◆ TASK OBJECTIVE
Scan the entries below for the word "green", then copy each line that holds it.

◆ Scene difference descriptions
____________________

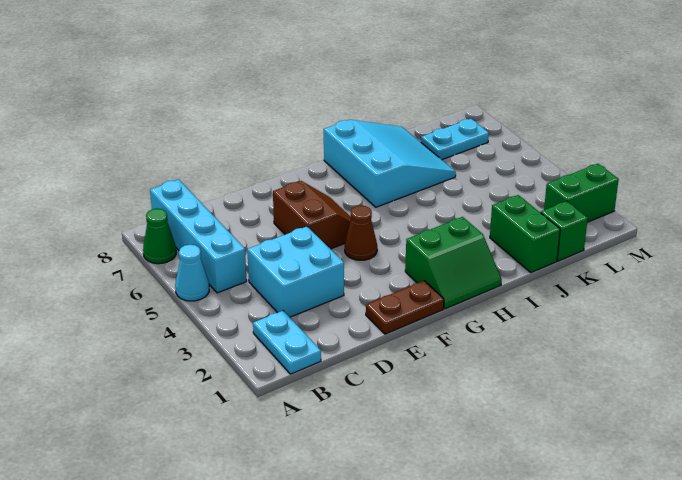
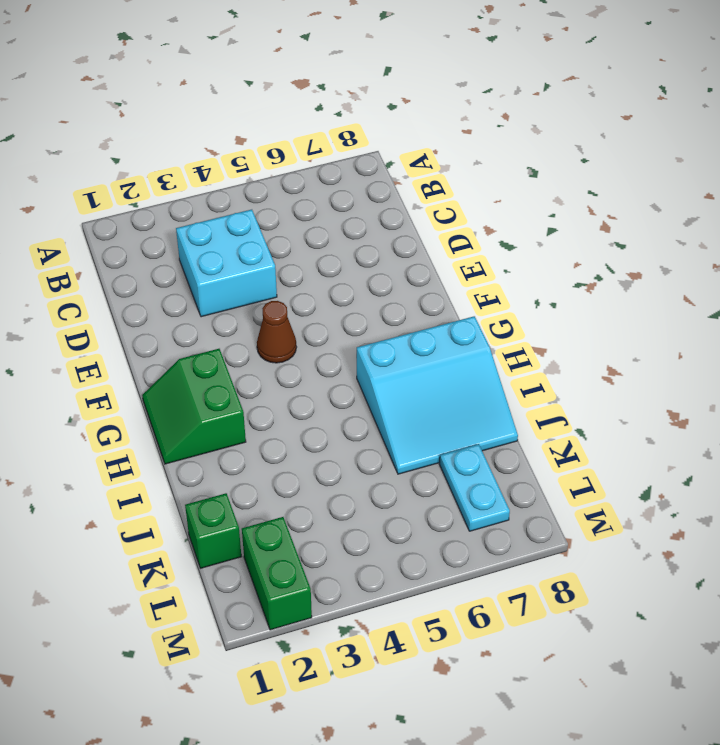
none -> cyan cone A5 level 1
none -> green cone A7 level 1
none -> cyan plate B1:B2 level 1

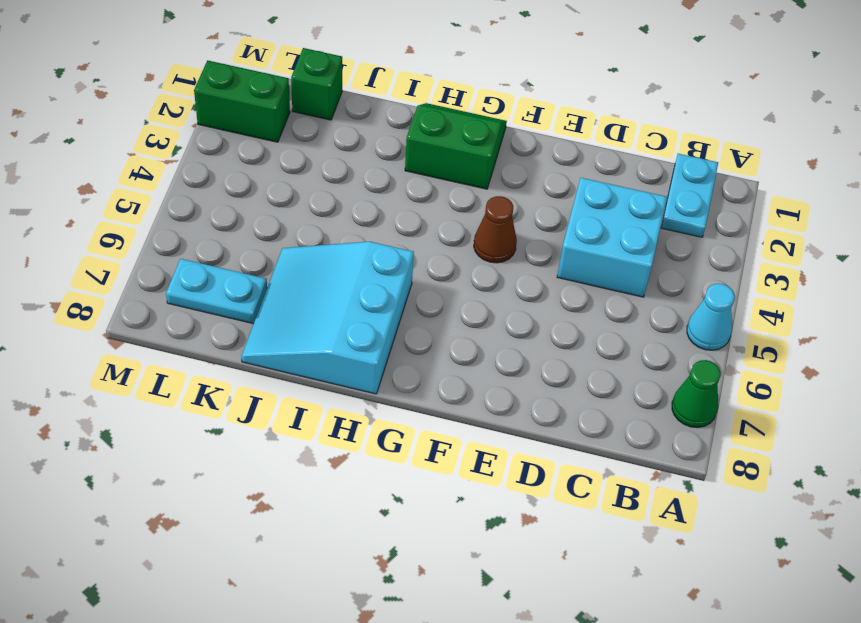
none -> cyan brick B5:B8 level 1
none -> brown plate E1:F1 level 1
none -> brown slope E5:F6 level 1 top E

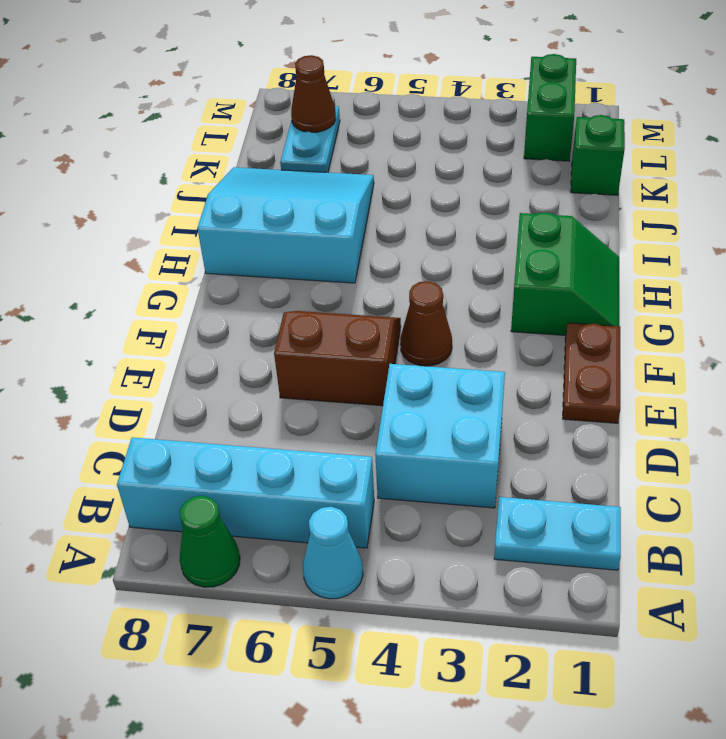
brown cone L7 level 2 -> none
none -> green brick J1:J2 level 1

____________________

◆ EXERCISE OUTPUT
none -> green cone A7 level 1
none -> green brick J1:J2 level 1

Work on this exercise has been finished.